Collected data
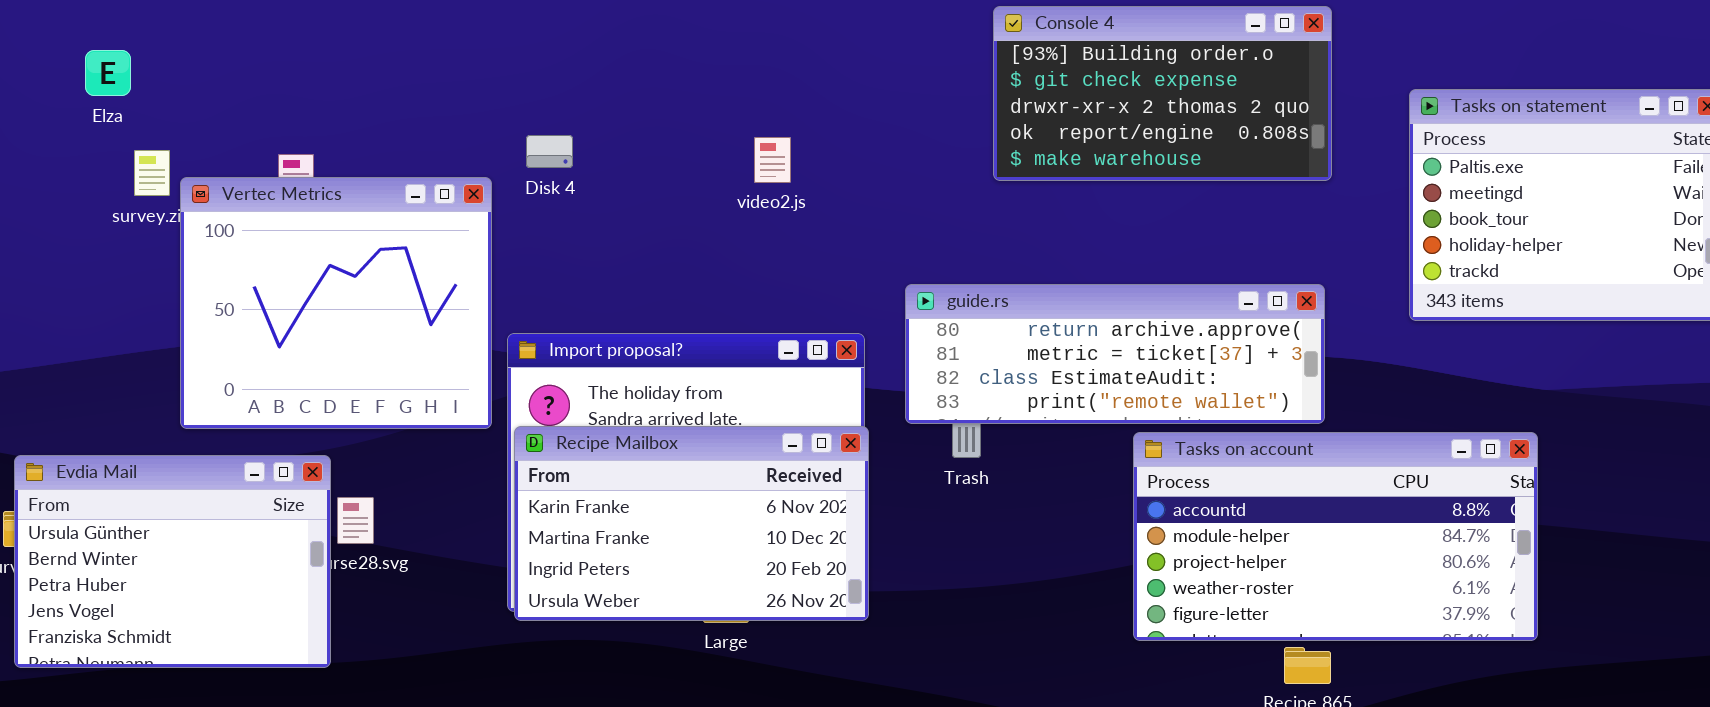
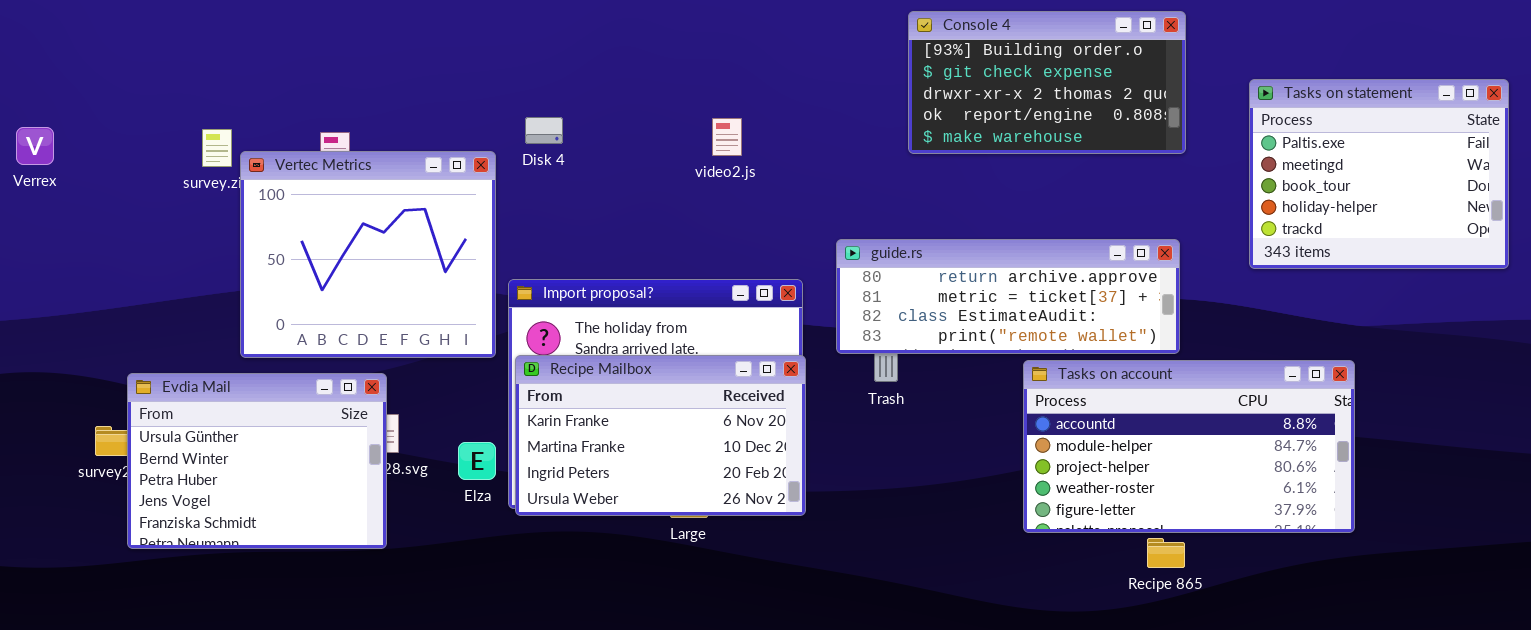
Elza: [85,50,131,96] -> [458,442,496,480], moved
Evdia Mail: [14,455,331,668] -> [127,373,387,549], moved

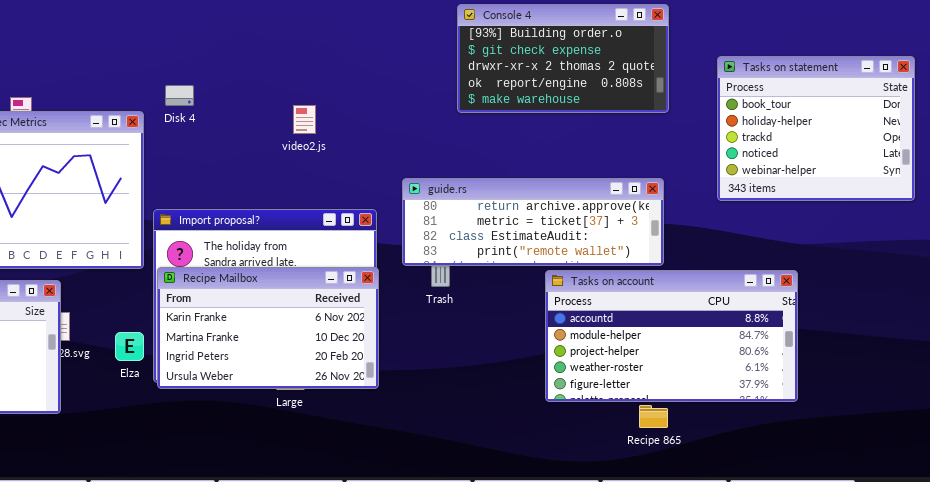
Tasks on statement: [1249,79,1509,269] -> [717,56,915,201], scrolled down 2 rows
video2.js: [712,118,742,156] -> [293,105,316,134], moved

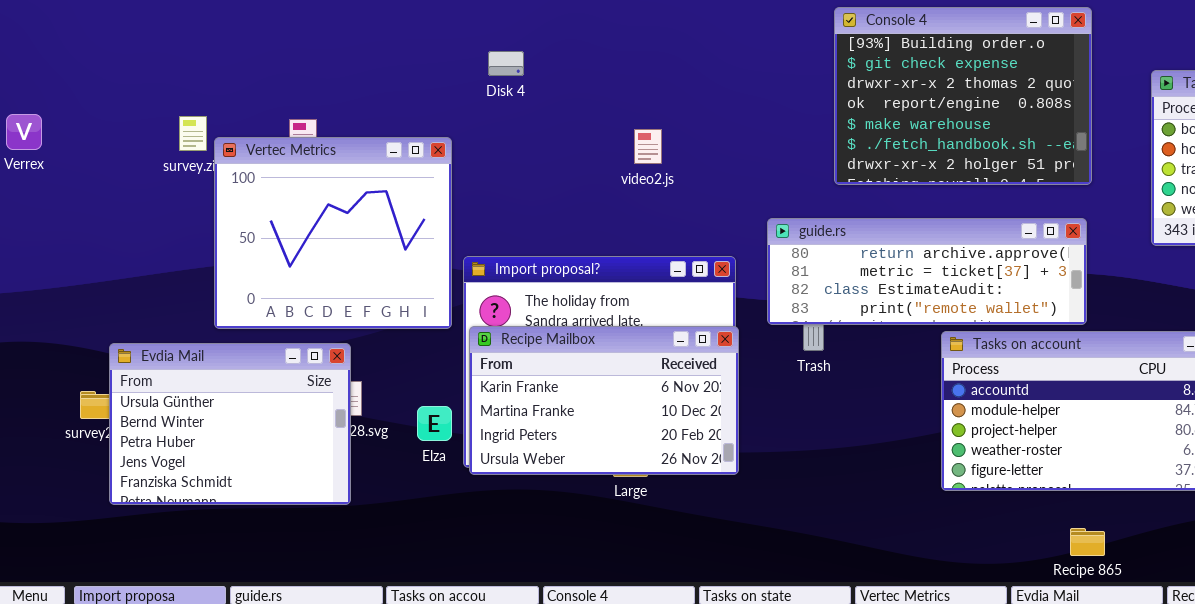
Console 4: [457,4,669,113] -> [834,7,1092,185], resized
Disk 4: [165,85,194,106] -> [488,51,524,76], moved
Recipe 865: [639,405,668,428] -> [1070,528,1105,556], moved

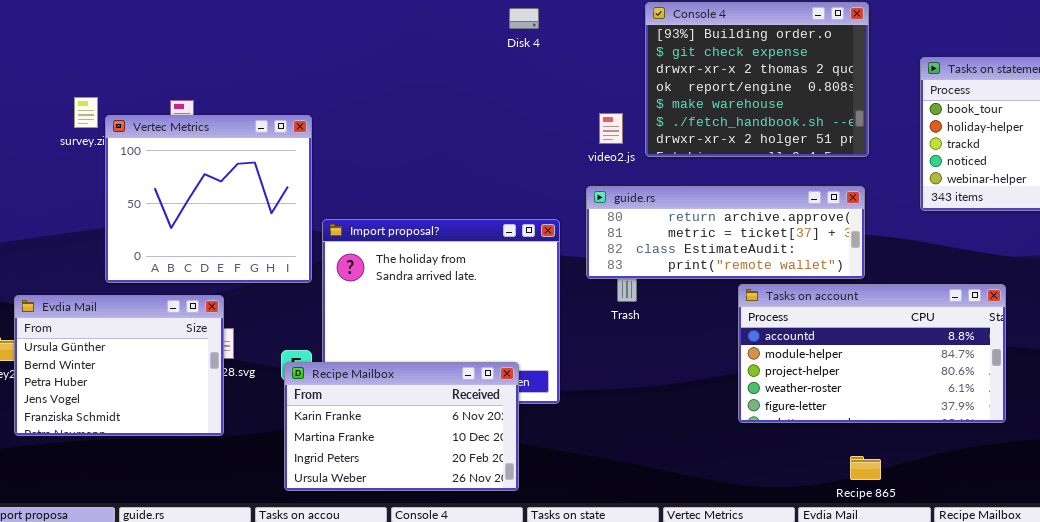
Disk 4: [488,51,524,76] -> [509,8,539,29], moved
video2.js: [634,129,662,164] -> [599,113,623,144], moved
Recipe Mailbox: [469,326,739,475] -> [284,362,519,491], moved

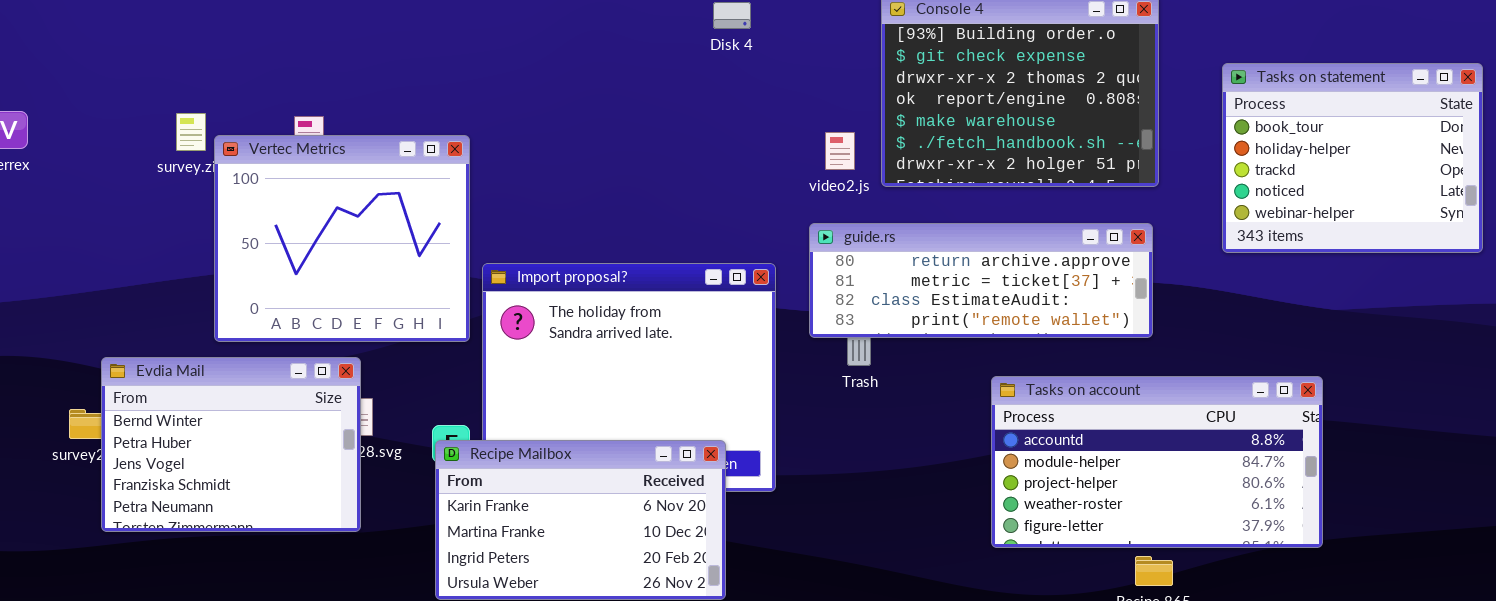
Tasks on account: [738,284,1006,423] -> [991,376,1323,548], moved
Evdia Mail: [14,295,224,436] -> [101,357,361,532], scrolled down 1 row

> [Your assignment]:
Please print exactly the lines from the line containing "video2.js: [712,118,742,156] ->" through the end of the records above, both included, leaving out every picture.

> [Exercise answer]:
video2.js: [712,118,742,156] -> [293,105,316,134], moved

Console 4: [457,4,669,113] -> [834,7,1092,185], resized
Disk 4: [165,85,194,106] -> [488,51,524,76], moved
Recipe 865: [639,405,668,428] -> [1070,528,1105,556], moved

Disk 4: [488,51,524,76] -> [509,8,539,29], moved
video2.js: [634,129,662,164] -> [599,113,623,144], moved
Recipe Mailbox: [469,326,739,475] -> [284,362,519,491], moved

Tasks on account: [738,284,1006,423] -> [991,376,1323,548], moved
Evdia Mail: [14,295,224,436] -> [101,357,361,532], scrolled down 1 row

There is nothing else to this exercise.